**** Records for this task

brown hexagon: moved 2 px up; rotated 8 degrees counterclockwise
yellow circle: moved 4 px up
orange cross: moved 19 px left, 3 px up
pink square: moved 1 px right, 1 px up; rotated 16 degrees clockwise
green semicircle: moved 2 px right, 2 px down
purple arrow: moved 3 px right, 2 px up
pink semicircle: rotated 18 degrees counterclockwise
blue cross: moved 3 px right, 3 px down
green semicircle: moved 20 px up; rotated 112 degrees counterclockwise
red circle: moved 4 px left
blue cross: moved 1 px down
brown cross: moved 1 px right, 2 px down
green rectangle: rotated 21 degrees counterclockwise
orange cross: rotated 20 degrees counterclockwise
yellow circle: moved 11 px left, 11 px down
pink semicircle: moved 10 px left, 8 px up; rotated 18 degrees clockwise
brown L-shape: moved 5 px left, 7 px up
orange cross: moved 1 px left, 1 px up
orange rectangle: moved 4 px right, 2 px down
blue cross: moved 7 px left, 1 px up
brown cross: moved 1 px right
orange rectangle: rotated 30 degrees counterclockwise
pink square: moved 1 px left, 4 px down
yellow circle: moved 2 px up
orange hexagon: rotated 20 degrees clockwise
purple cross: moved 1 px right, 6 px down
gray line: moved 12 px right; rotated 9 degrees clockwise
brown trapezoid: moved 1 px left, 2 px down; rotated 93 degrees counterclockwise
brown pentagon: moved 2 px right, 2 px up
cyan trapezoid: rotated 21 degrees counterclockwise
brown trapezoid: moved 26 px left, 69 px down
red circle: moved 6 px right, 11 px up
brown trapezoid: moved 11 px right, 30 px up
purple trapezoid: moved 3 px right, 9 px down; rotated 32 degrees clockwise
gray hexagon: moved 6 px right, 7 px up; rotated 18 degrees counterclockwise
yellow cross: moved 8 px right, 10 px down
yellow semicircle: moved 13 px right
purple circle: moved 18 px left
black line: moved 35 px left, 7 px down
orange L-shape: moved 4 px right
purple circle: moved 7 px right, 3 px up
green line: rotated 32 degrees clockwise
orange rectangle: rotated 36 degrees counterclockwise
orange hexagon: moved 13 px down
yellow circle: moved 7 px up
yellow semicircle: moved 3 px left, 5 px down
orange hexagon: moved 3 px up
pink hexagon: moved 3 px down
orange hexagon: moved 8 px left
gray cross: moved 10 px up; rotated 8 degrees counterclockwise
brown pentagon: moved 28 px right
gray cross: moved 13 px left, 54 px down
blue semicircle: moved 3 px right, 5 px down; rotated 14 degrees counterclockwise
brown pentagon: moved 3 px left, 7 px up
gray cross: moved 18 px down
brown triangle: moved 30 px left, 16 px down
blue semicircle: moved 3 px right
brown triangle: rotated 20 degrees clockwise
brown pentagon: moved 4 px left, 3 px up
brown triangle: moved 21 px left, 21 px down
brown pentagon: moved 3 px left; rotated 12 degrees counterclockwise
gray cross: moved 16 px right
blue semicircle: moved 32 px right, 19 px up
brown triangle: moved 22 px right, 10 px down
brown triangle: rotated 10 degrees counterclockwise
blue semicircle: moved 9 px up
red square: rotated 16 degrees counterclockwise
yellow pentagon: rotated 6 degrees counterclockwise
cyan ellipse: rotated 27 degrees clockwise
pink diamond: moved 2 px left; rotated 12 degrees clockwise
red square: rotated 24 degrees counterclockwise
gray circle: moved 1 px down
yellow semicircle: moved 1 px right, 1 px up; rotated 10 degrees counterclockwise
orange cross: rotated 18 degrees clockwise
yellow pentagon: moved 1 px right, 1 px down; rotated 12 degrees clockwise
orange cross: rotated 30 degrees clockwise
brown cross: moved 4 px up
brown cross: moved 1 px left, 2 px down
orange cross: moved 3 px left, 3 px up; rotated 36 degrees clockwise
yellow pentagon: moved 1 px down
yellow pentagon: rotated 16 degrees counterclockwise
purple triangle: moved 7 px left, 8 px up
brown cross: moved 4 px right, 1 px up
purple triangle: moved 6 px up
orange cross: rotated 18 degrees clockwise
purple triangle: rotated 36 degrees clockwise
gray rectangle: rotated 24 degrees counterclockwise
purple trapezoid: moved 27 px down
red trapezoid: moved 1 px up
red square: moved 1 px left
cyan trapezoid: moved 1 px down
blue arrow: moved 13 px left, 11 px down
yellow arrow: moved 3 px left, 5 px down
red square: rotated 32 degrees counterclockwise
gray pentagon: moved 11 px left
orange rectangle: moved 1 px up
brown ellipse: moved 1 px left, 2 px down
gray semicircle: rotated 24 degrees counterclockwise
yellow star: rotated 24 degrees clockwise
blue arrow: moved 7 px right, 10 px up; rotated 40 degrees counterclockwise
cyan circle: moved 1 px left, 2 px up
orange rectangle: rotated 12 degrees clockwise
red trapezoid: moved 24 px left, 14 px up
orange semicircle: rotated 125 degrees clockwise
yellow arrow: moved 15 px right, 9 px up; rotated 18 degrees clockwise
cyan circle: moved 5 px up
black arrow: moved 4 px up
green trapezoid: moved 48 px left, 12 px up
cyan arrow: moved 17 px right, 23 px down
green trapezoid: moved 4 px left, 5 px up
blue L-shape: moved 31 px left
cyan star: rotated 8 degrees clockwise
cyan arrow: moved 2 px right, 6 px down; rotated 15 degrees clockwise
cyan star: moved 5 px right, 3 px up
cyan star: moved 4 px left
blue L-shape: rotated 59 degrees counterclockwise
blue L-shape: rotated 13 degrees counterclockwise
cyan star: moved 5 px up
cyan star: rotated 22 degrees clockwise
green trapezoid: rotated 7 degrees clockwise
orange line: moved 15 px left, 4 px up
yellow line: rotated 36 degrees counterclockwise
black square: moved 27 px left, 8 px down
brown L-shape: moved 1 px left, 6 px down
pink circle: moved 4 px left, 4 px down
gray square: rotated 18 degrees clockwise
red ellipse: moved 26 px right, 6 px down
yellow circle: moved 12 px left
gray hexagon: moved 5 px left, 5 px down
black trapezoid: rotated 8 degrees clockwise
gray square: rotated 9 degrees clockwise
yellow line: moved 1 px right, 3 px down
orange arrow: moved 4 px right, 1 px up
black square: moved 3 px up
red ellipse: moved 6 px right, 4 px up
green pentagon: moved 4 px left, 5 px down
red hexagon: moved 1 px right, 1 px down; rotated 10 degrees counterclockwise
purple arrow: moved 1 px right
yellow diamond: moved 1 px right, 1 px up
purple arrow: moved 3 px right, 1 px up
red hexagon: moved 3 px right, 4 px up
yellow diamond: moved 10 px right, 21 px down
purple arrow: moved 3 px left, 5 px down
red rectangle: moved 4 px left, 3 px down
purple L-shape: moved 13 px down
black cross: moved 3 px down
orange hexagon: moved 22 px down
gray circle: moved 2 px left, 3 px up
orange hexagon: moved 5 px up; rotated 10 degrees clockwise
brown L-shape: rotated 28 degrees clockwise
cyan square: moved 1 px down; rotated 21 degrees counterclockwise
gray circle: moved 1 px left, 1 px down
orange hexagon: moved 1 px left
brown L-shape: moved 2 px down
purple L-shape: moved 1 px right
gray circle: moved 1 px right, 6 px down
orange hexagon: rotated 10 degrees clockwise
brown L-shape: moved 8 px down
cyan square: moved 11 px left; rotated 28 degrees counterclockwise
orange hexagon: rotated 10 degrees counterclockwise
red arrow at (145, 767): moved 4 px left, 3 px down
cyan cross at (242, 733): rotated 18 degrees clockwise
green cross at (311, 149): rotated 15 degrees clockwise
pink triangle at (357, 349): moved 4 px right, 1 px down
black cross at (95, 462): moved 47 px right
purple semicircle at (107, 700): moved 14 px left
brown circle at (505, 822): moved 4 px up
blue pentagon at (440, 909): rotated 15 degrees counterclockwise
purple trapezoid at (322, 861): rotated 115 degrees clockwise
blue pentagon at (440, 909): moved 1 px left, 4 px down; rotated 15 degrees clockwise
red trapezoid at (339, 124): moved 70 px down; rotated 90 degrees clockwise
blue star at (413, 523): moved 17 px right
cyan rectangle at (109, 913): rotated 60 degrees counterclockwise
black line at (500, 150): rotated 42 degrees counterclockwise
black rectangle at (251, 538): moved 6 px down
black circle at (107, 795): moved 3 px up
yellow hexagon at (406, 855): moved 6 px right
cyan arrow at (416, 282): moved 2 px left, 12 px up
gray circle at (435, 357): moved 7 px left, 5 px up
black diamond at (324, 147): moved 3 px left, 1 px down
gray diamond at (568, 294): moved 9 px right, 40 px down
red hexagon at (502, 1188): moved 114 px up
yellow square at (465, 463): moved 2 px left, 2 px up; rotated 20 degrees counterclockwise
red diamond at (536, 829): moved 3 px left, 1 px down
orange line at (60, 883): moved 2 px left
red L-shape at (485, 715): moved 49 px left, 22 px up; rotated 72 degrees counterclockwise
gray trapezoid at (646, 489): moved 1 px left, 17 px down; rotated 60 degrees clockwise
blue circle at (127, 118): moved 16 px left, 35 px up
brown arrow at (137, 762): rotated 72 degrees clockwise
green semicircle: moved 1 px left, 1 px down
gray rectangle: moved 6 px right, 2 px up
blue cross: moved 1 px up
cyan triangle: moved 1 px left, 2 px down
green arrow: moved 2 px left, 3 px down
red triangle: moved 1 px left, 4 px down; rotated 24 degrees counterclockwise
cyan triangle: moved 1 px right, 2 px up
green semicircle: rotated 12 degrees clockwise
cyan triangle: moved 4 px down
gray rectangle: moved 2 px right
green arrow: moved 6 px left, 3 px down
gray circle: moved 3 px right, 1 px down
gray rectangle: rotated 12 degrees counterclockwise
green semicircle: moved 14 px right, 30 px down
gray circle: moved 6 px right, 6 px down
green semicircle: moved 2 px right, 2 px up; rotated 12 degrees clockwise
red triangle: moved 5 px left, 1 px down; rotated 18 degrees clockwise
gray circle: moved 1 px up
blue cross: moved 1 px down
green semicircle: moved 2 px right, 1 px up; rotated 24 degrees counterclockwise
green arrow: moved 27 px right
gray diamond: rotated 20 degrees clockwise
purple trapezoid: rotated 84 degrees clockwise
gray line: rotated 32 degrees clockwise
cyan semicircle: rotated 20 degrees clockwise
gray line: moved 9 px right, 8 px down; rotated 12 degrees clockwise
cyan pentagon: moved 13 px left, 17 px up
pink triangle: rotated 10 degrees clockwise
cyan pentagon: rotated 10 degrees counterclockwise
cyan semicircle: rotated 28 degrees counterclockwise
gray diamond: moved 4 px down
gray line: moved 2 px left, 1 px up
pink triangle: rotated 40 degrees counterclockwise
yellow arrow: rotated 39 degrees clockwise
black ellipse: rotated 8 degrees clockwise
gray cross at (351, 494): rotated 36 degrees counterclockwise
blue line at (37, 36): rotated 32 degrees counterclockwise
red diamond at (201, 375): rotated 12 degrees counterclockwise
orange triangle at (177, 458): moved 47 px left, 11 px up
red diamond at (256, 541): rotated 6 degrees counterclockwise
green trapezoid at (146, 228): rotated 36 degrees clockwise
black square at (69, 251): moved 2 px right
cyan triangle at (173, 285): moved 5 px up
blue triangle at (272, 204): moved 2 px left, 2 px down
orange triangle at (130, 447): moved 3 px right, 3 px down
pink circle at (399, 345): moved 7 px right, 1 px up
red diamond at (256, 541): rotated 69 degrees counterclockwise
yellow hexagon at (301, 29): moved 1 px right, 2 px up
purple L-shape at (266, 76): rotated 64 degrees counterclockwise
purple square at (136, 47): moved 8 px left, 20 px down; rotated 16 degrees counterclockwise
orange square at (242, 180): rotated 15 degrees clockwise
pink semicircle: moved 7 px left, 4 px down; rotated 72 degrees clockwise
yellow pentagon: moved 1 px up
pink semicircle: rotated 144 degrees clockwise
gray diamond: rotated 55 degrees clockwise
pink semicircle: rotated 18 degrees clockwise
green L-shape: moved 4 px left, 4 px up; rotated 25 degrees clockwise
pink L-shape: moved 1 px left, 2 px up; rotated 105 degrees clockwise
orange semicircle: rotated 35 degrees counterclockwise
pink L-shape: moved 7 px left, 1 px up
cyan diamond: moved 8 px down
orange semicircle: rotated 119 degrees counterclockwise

********

Written exercise: Could you reproduce, word for word, the stretch of entries from the very first one through the line containing "orange cross: rotated 20", including both ends?

Task result:
brown hexagon: moved 2 px up; rotated 8 degrees counterclockwise
yellow circle: moved 4 px up
orange cross: moved 19 px left, 3 px up
pink square: moved 1 px right, 1 px up; rotated 16 degrees clockwise
green semicircle: moved 2 px right, 2 px down
purple arrow: moved 3 px right, 2 px up
pink semicircle: rotated 18 degrees counterclockwise
blue cross: moved 3 px right, 3 px down
green semicircle: moved 20 px up; rotated 112 degrees counterclockwise
red circle: moved 4 px left
blue cross: moved 1 px down
brown cross: moved 1 px right, 2 px down
green rectangle: rotated 21 degrees counterclockwise
orange cross: rotated 20 degrees counterclockwise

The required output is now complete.